> [ASSIGNED TASK] Restate the records in full, so that each line matches the original exactly.

*** DATASET RECORDS ***

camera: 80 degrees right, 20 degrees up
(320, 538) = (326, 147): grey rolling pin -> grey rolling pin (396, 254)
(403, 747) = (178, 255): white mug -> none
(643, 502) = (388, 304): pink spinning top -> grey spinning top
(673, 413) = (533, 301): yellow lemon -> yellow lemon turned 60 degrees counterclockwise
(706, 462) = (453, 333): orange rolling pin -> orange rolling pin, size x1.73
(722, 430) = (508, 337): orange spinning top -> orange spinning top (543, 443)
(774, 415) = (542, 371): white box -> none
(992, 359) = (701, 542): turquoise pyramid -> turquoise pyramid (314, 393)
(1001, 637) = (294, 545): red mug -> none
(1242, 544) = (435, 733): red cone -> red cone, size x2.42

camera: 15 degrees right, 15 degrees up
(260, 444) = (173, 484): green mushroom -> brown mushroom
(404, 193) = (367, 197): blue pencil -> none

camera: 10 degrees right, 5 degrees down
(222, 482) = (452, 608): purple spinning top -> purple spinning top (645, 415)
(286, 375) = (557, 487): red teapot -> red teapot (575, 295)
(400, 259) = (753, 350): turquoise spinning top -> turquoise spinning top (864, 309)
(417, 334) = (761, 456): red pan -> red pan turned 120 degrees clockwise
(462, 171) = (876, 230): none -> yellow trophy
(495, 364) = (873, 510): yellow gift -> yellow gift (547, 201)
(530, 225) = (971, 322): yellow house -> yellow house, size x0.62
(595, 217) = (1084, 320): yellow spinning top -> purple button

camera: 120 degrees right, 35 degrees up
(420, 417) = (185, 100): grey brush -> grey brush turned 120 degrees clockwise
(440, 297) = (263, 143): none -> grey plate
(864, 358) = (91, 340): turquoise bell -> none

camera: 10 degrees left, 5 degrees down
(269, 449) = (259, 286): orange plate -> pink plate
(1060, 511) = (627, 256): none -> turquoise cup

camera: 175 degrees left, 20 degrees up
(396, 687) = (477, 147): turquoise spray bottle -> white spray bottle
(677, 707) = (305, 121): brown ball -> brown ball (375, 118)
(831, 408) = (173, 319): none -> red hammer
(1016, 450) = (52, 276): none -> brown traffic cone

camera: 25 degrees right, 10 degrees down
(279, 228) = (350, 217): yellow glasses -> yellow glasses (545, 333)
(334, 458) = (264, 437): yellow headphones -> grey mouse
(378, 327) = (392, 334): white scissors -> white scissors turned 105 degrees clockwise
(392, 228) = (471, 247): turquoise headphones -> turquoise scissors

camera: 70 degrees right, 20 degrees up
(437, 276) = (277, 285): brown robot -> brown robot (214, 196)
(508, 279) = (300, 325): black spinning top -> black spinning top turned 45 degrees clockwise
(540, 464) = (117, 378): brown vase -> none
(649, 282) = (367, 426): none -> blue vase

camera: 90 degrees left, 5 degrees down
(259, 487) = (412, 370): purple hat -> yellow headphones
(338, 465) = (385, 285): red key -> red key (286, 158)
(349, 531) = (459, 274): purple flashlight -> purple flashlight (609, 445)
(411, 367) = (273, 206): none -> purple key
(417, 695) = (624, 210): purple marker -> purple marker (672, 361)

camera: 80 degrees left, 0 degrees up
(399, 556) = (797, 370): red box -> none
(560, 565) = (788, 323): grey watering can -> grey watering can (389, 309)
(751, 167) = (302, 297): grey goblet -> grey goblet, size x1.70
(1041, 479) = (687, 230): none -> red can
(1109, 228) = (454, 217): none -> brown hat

*** End of DATASET RECORDS ***

> [EXPECTED OUTPUT]
camera: 80 degrees right, 20 degrees up
(320, 538) = (326, 147): grey rolling pin -> grey rolling pin (396, 254)
(403, 747) = (178, 255): white mug -> none
(643, 502) = (388, 304): pink spinning top -> grey spinning top
(673, 413) = (533, 301): yellow lemon -> yellow lemon turned 60 degrees counterclockwise
(706, 462) = (453, 333): orange rolling pin -> orange rolling pin, size x1.73
(722, 430) = (508, 337): orange spinning top -> orange spinning top (543, 443)
(774, 415) = (542, 371): white box -> none
(992, 359) = (701, 542): turquoise pyramid -> turquoise pyramid (314, 393)
(1001, 637) = (294, 545): red mug -> none
(1242, 544) = (435, 733): red cone -> red cone, size x2.42

camera: 15 degrees right, 15 degrees up
(260, 444) = (173, 484): green mushroom -> brown mushroom
(404, 193) = (367, 197): blue pencil -> none

camera: 10 degrees right, 5 degrees down
(222, 482) = (452, 608): purple spinning top -> purple spinning top (645, 415)
(286, 375) = (557, 487): red teapot -> red teapot (575, 295)
(400, 259) = (753, 350): turquoise spinning top -> turquoise spinning top (864, 309)
(417, 334) = (761, 456): red pan -> red pan turned 120 degrees clockwise
(462, 171) = (876, 230): none -> yellow trophy
(495, 364) = (873, 510): yellow gift -> yellow gift (547, 201)
(530, 225) = (971, 322): yellow house -> yellow house, size x0.62
(595, 217) = (1084, 320): yellow spinning top -> purple button

camera: 120 degrees right, 35 degrees up
(420, 417) = (185, 100): grey brush -> grey brush turned 120 degrees clockwise
(440, 297) = (263, 143): none -> grey plate
(864, 358) = (91, 340): turquoise bell -> none

camera: 10 degrees left, 5 degrees down
(269, 449) = (259, 286): orange plate -> pink plate
(1060, 511) = (627, 256): none -> turquoise cup

camera: 175 degrees left, 20 degrees up
(396, 687) = (477, 147): turquoise spray bottle -> white spray bottle
(677, 707) = (305, 121): brown ball -> brown ball (375, 118)
(831, 408) = (173, 319): none -> red hammer
(1016, 450) = (52, 276): none -> brown traffic cone

camera: 25 degrees right, 10 degrees down
(279, 228) = (350, 217): yellow glasses -> yellow glasses (545, 333)
(334, 458) = (264, 437): yellow headphones -> grey mouse
(378, 327) = (392, 334): white scissors -> white scissors turned 105 degrees clockwise
(392, 228) = (471, 247): turquoise headphones -> turquoise scissors

camera: 70 degrees right, 20 degrees up
(437, 276) = (277, 285): brown robot -> brown robot (214, 196)
(508, 279) = (300, 325): black spinning top -> black spinning top turned 45 degrees clockwise
(540, 464) = (117, 378): brown vase -> none
(649, 282) = (367, 426): none -> blue vase

camera: 90 degrees left, 5 degrees down
(259, 487) = (412, 370): purple hat -> yellow headphones
(338, 465) = (385, 285): red key -> red key (286, 158)
(349, 531) = (459, 274): purple flashlight -> purple flashlight (609, 445)
(411, 367) = (273, 206): none -> purple key
(417, 695) = (624, 210): purple marker -> purple marker (672, 361)

camera: 80 degrees left, 0 degrees up
(399, 556) = (797, 370): red box -> none
(560, 565) = (788, 323): grey watering can -> grey watering can (389, 309)
(751, 167) = (302, 297): grey goblet -> grey goblet, size x1.70
(1041, 479) = (687, 230): none -> red can
(1109, 228) = (454, 217): none -> brown hat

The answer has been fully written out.